## [What you have to do]
All of the data below should be repeated exactly. Pictures should not be included.

## [Dataset section]
════════
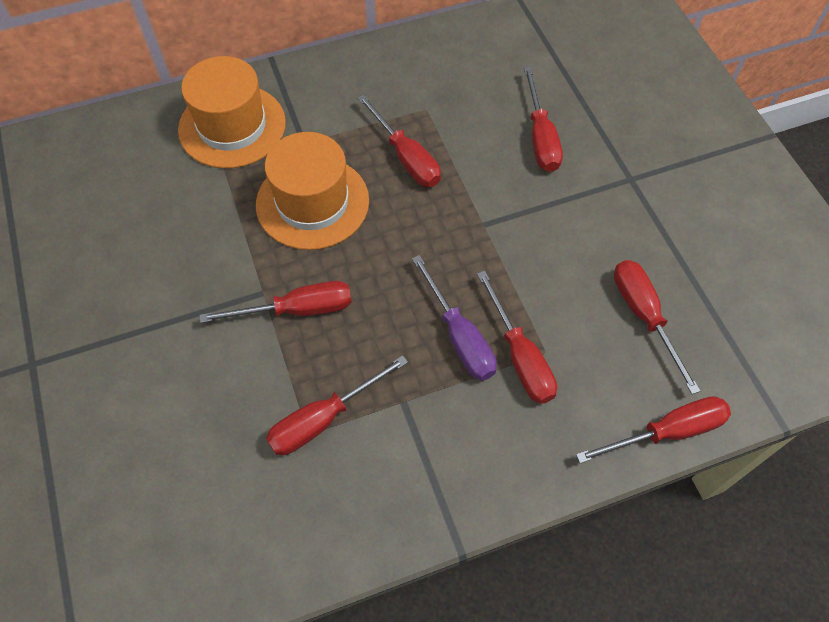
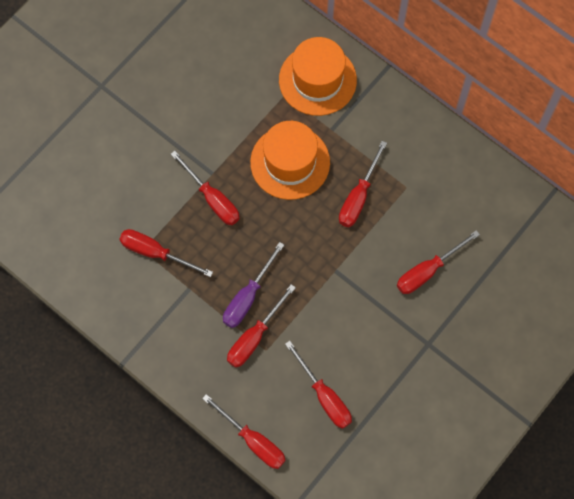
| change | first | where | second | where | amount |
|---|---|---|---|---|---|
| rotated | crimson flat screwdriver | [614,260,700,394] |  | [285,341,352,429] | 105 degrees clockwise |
════════
## [Task response]
| change | first | where | second | where | amount |
|---|---|---|---|---|---|
| rotated | crimson flat screwdriver | [614,260,700,394] |  | [285,341,352,429] | 105 degrees clockwise |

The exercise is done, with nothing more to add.